#### [What the exercise asks]
Filter the listing so that only lines with the word "none" remain.

══ Stored data ══

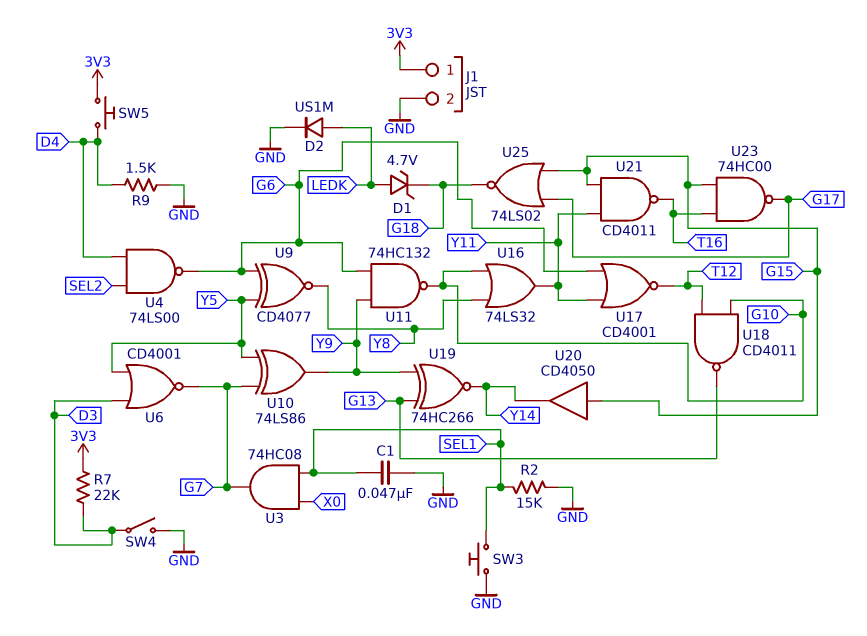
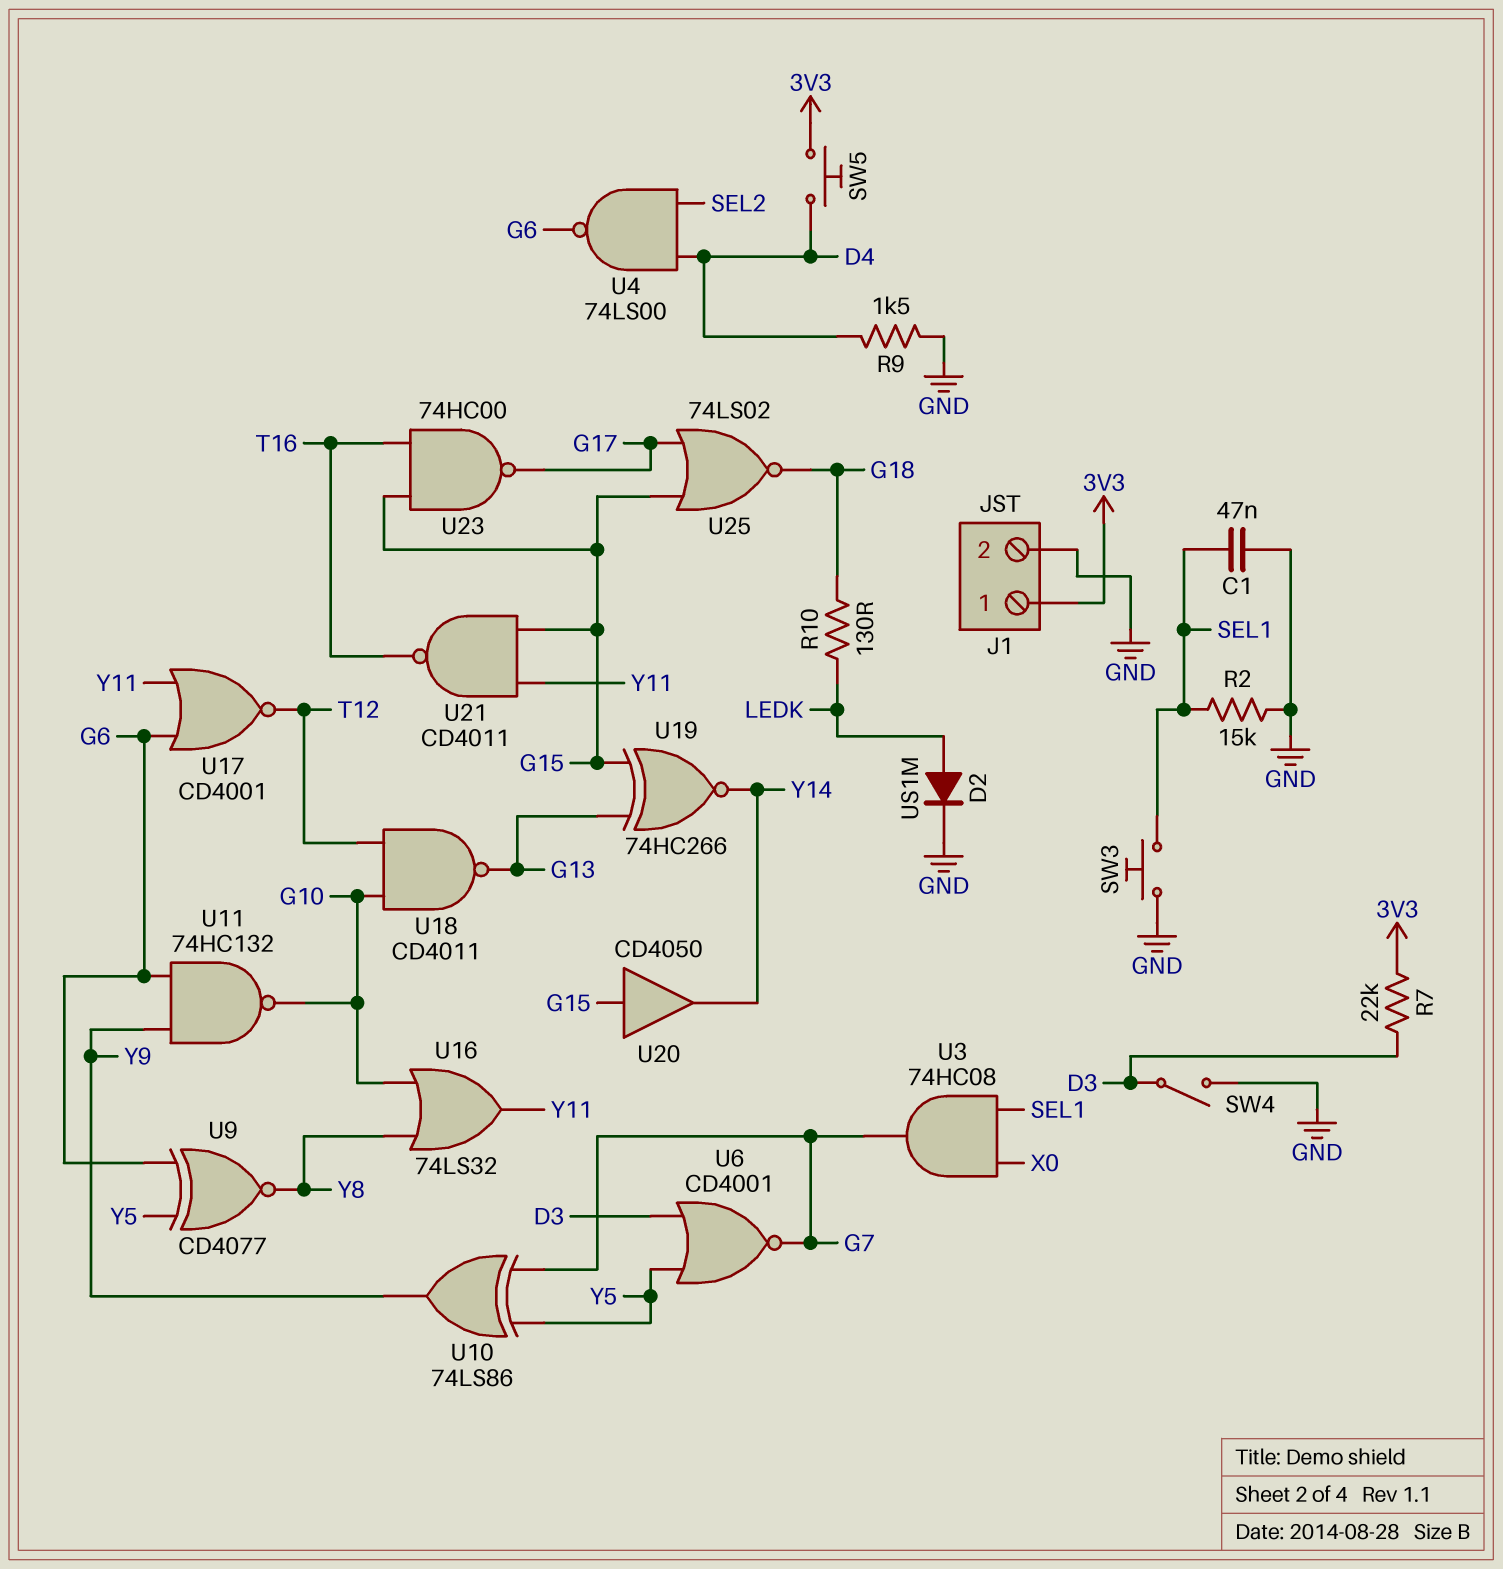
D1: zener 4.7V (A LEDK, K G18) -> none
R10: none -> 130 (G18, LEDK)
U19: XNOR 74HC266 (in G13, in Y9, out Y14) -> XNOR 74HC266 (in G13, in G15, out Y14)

═══
══ Stored data ══

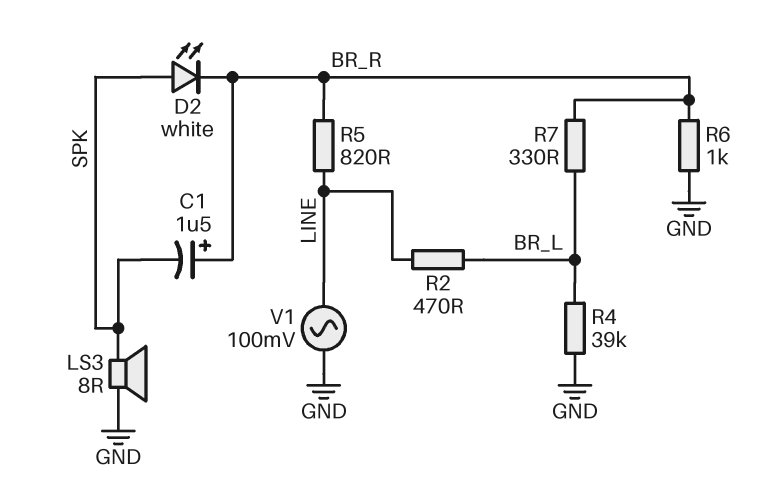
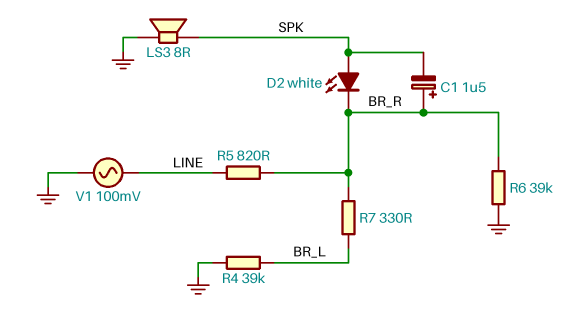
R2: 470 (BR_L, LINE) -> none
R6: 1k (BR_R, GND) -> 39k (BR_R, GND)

═══
══ Stored data ══

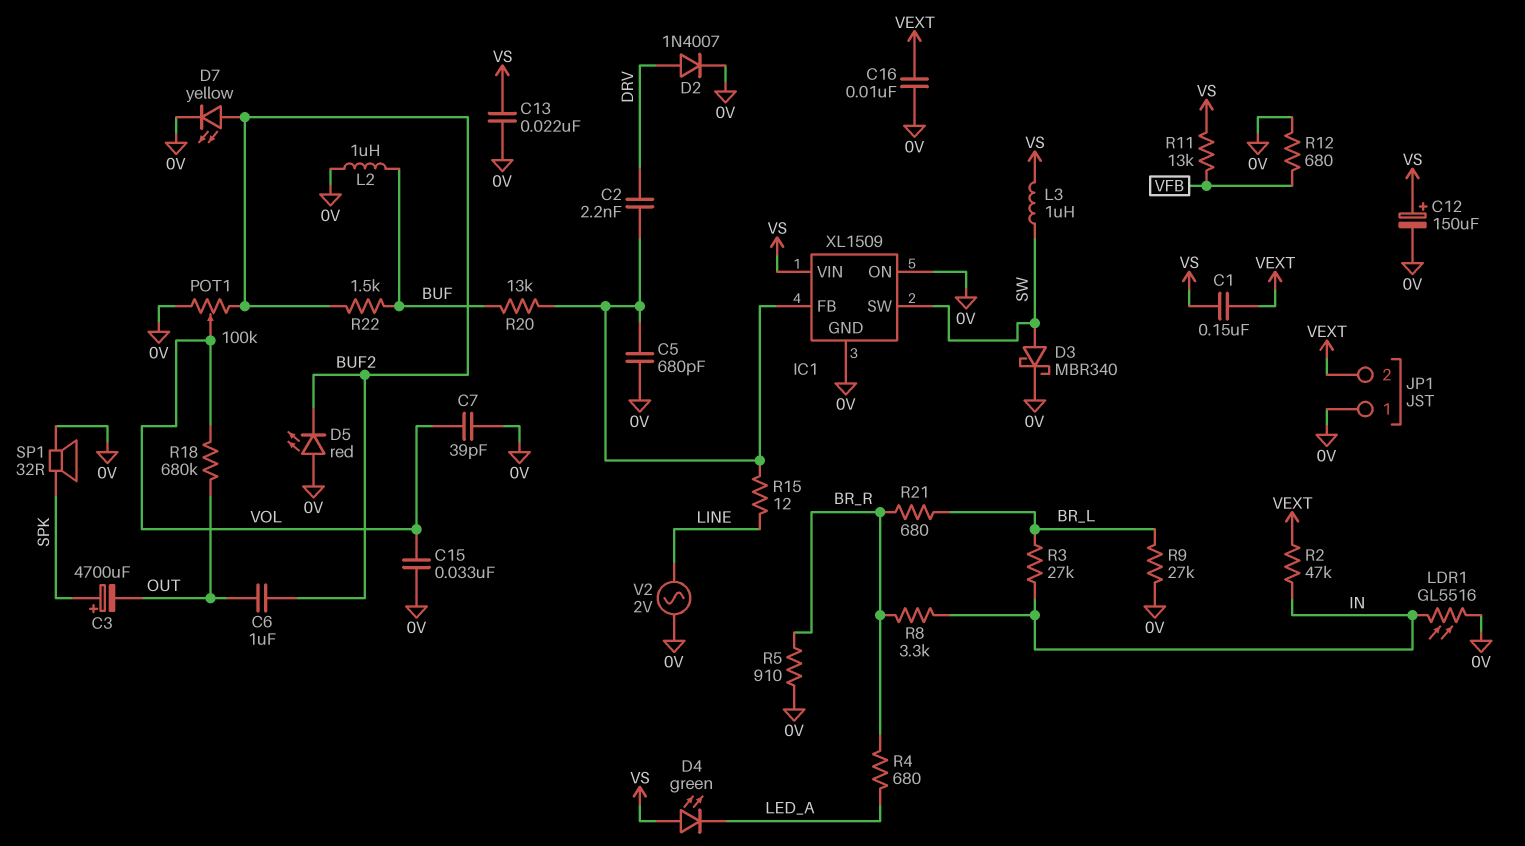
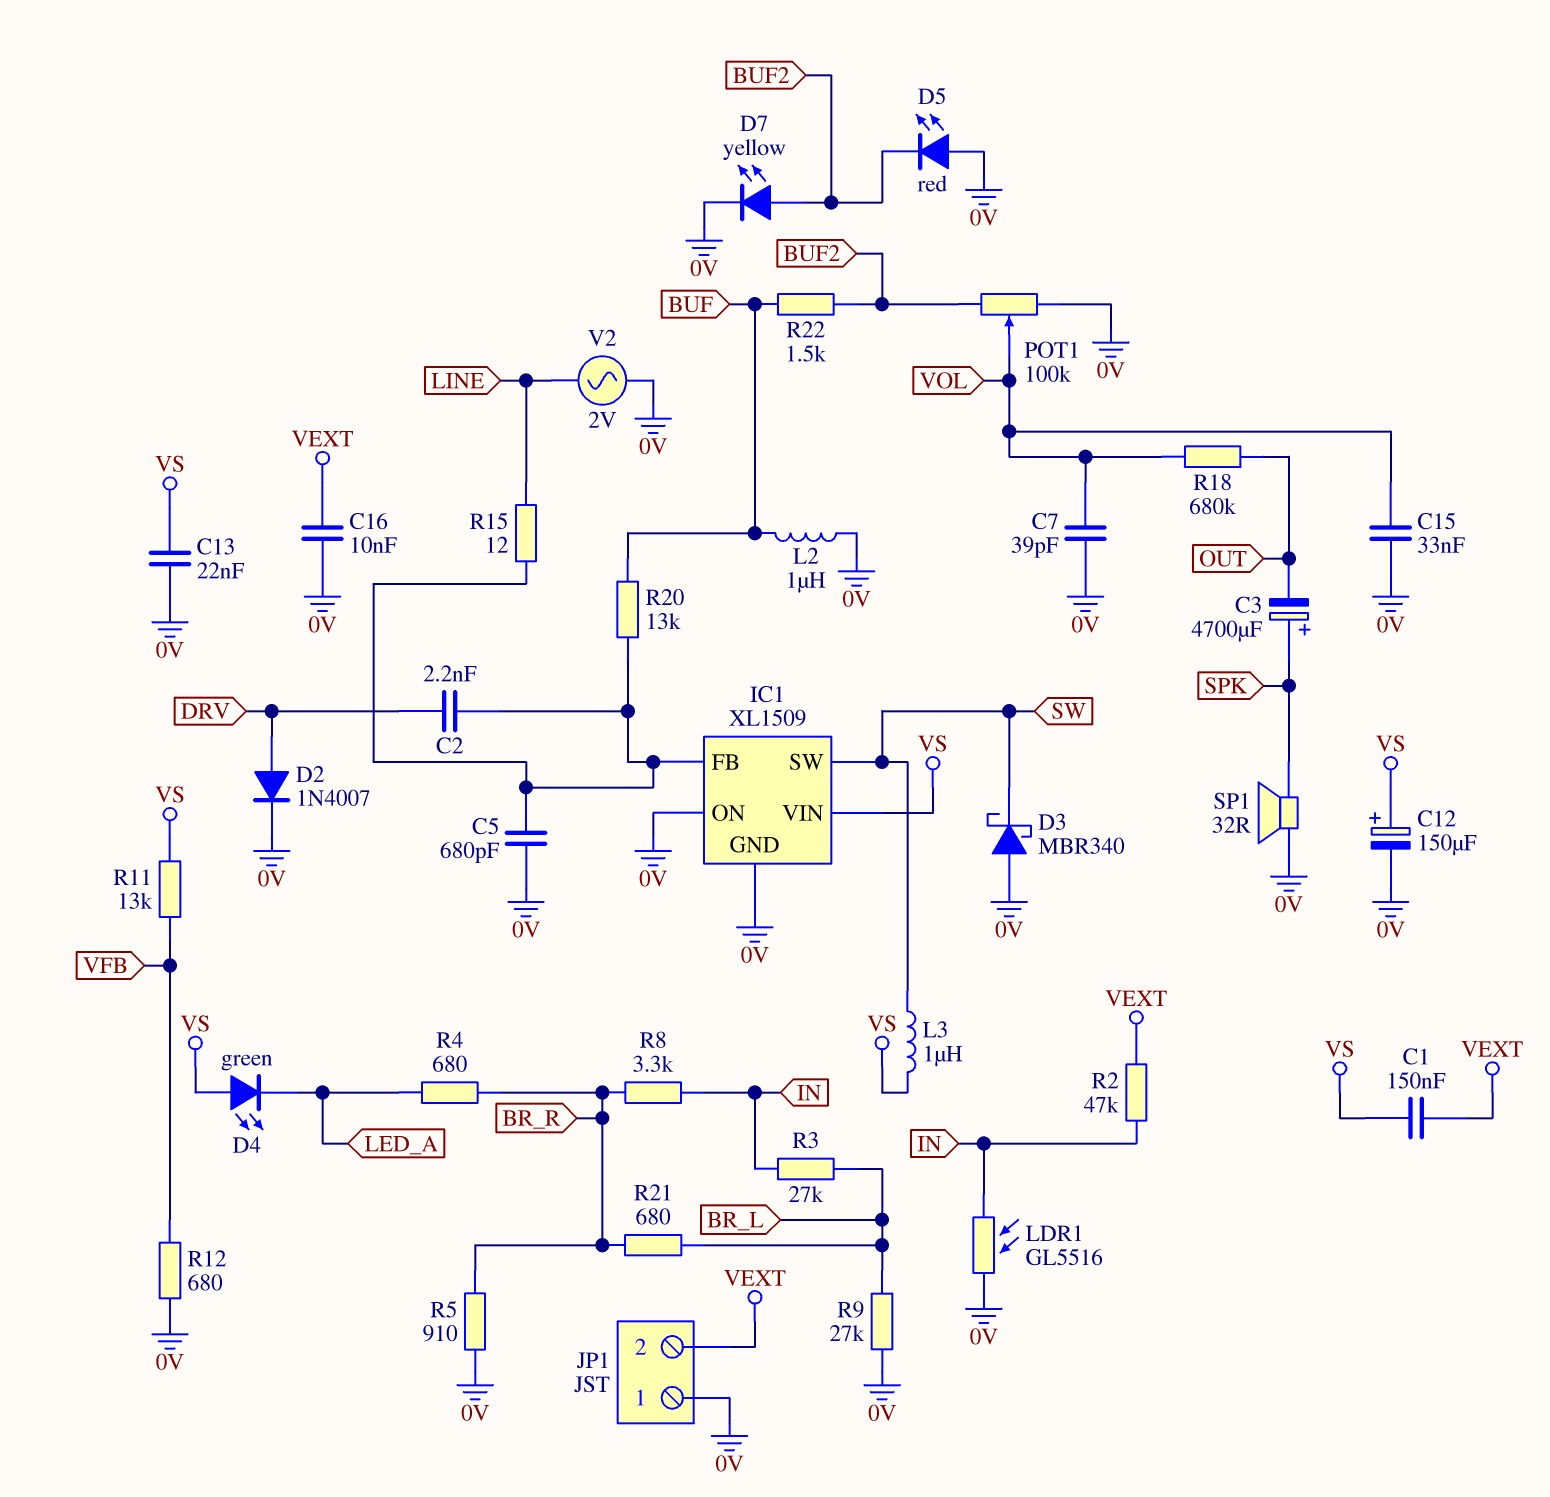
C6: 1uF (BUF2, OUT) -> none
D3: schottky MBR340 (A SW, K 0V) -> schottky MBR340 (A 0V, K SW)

═══

#### [Answer to this task]
D1: zener 4.7V (A LEDK, K G18) -> none
R10: none -> 130 (G18, LEDK)
R2: 470 (BR_L, LINE) -> none
C6: 1uF (BUF2, OUT) -> none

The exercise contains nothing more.